* [STATED TASK]: Can you repeat only the part of the listing starting at the line with "brown semicircle: moved" and ending at the line with "green rectangle: moved 12 px right, 8 px down", switching "semicircle" to "half circle" and leaving everything else unchanged?

* [DATA FOR THIS EXERCISE]:

════

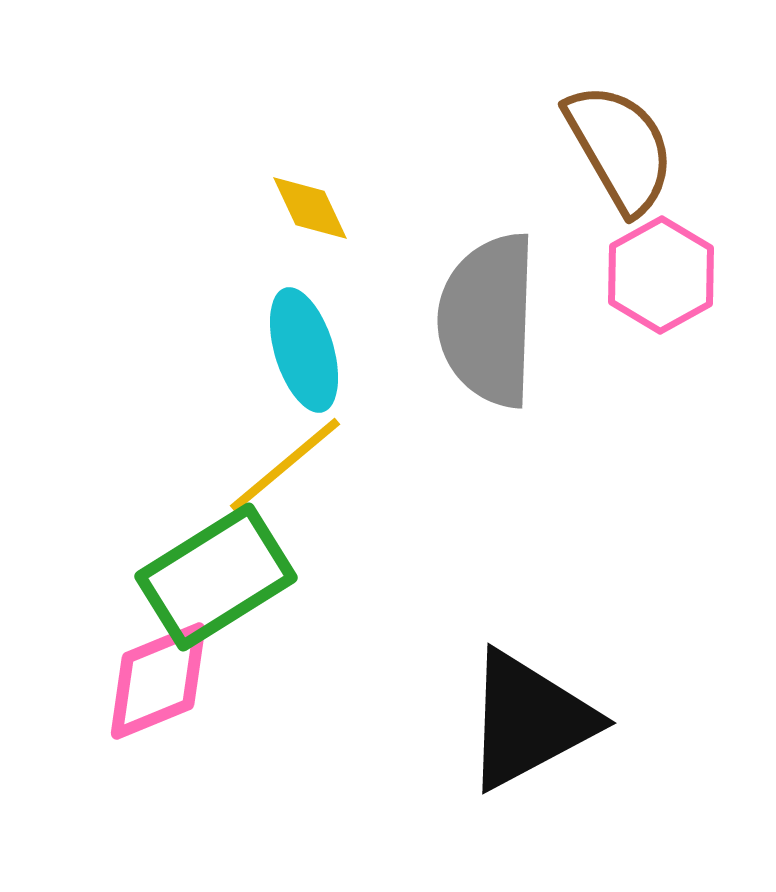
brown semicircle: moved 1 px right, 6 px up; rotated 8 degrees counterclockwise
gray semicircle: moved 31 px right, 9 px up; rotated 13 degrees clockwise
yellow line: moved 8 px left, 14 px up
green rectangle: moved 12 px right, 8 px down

════

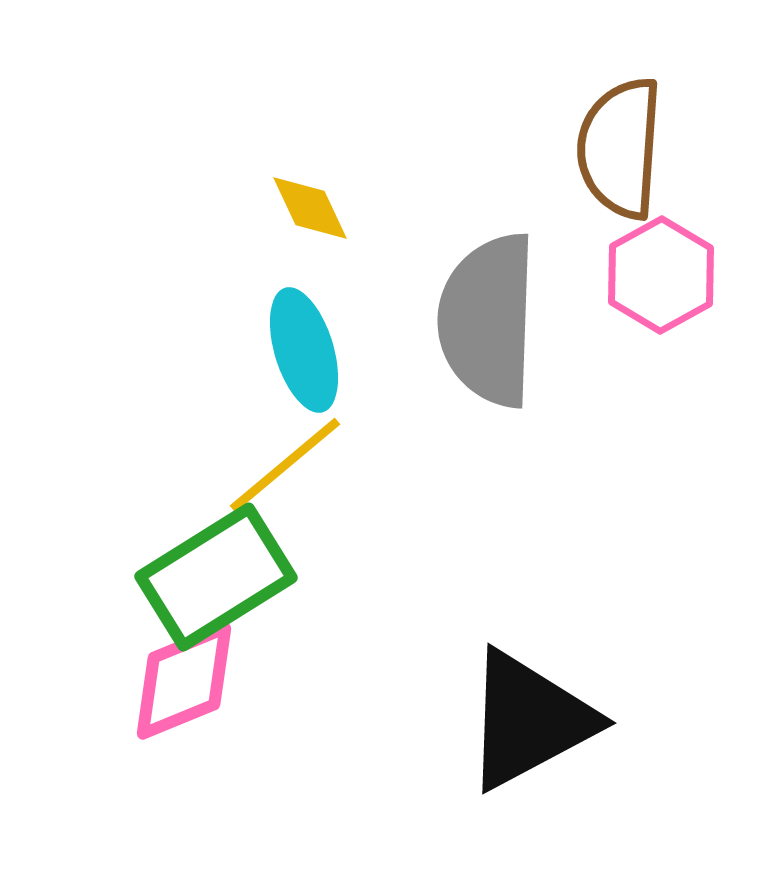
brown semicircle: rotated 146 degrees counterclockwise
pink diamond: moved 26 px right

════

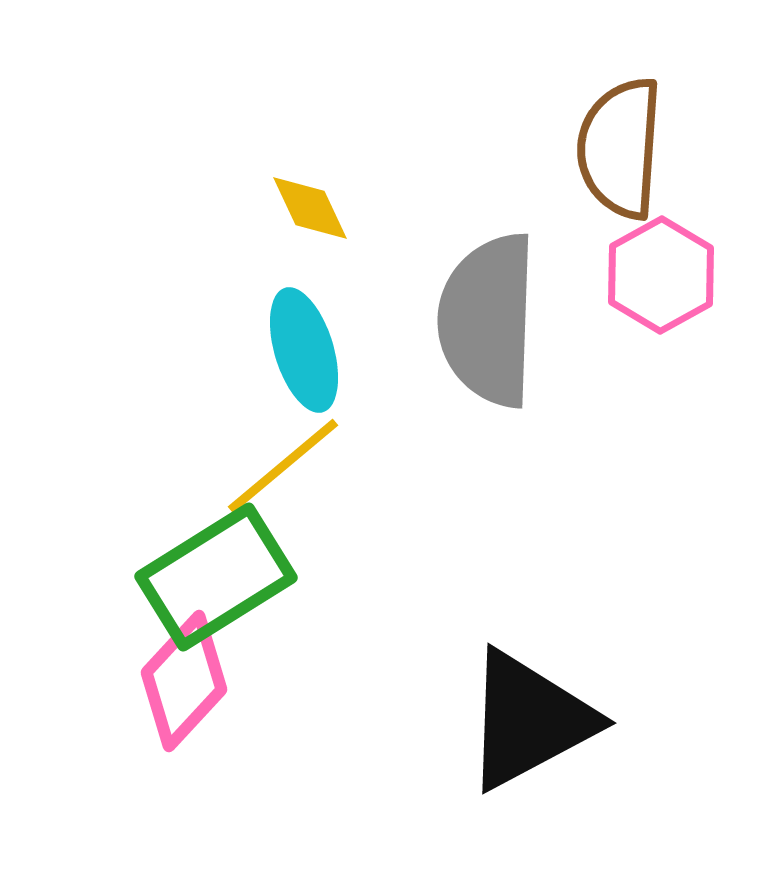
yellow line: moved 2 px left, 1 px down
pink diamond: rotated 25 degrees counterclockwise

════

* [SOLUTION TO THIS PROBLEM]:
brown half circle: moved 1 px right, 6 px up; rotated 8 degrees counterclockwise
gray half circle: moved 31 px right, 9 px up; rotated 13 degrees clockwise
yellow line: moved 8 px left, 14 px up
green rectangle: moved 12 px right, 8 px down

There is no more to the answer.